▸ DESCRIPTION OF THE TASK: A word-for-word copy of the records is needed, with every picture left out.

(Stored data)

-- Opening Marker --

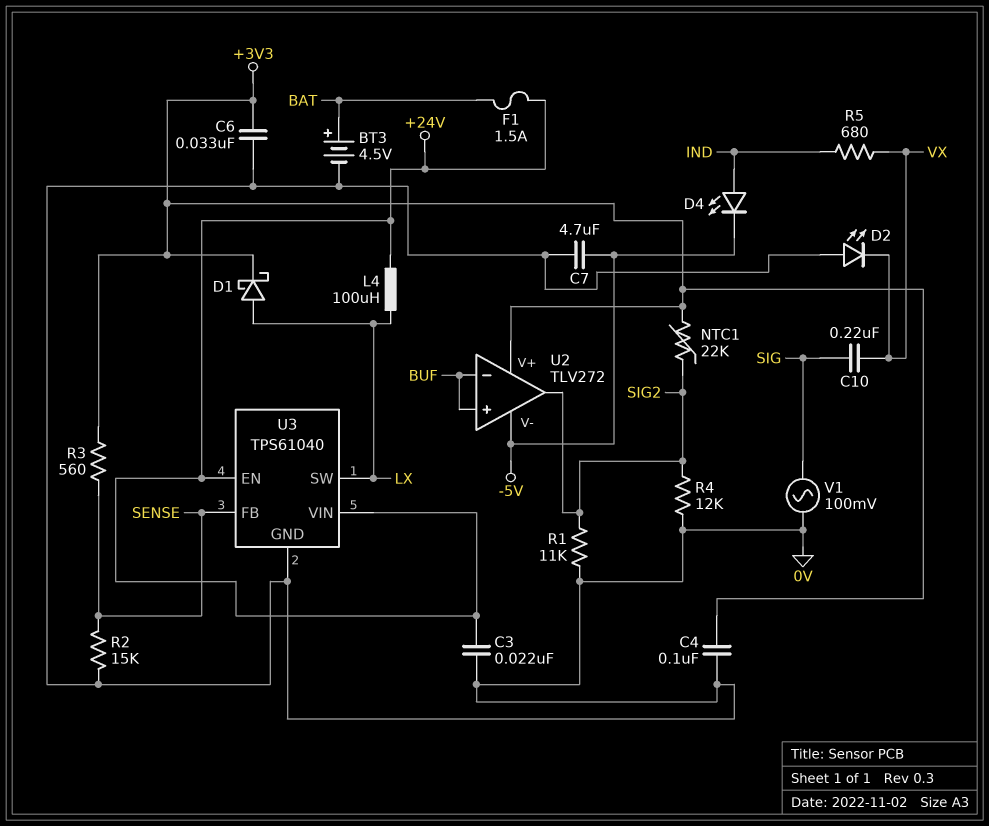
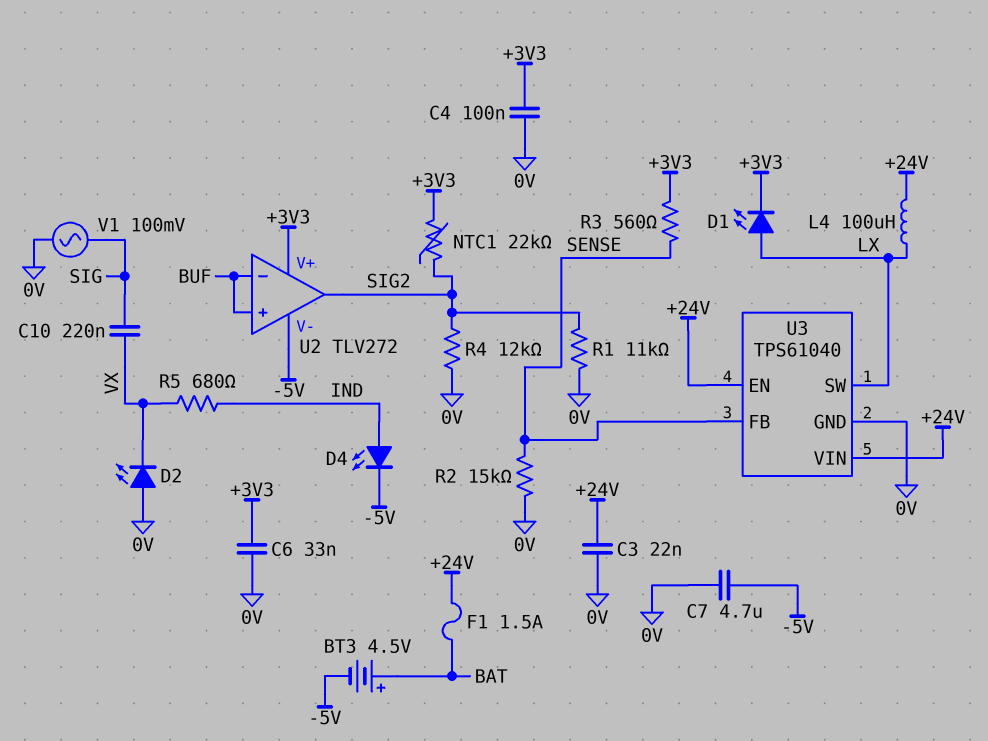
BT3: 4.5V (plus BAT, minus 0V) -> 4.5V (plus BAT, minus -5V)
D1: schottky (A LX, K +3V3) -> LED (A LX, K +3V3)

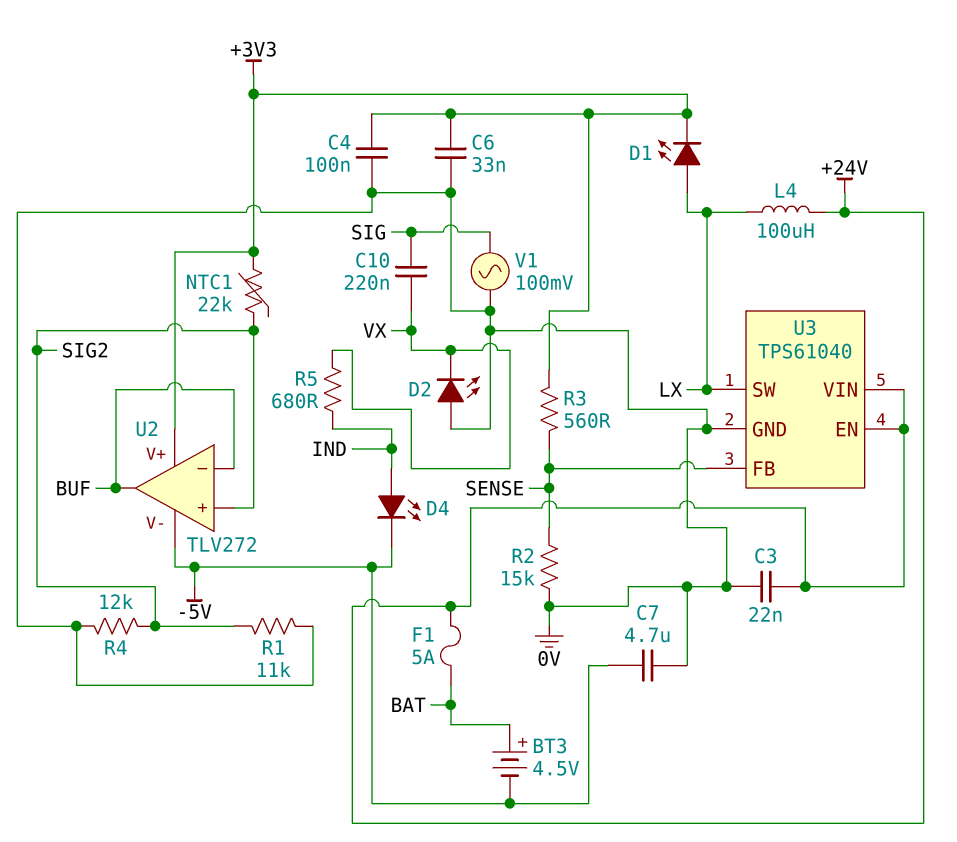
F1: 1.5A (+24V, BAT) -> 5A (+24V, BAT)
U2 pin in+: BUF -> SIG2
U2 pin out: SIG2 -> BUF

-- Closing Marker --

▸ SOLUTION FOR THIS EXERCISE:
BT3: 4.5V (plus BAT, minus 0V) -> 4.5V (plus BAT, minus -5V)
D1: schottky (A LX, K +3V3) -> LED (A LX, K +3V3)

F1: 1.5A (+24V, BAT) -> 5A (+24V, BAT)
U2 pin in+: BUF -> SIG2
U2 pin out: SIG2 -> BUF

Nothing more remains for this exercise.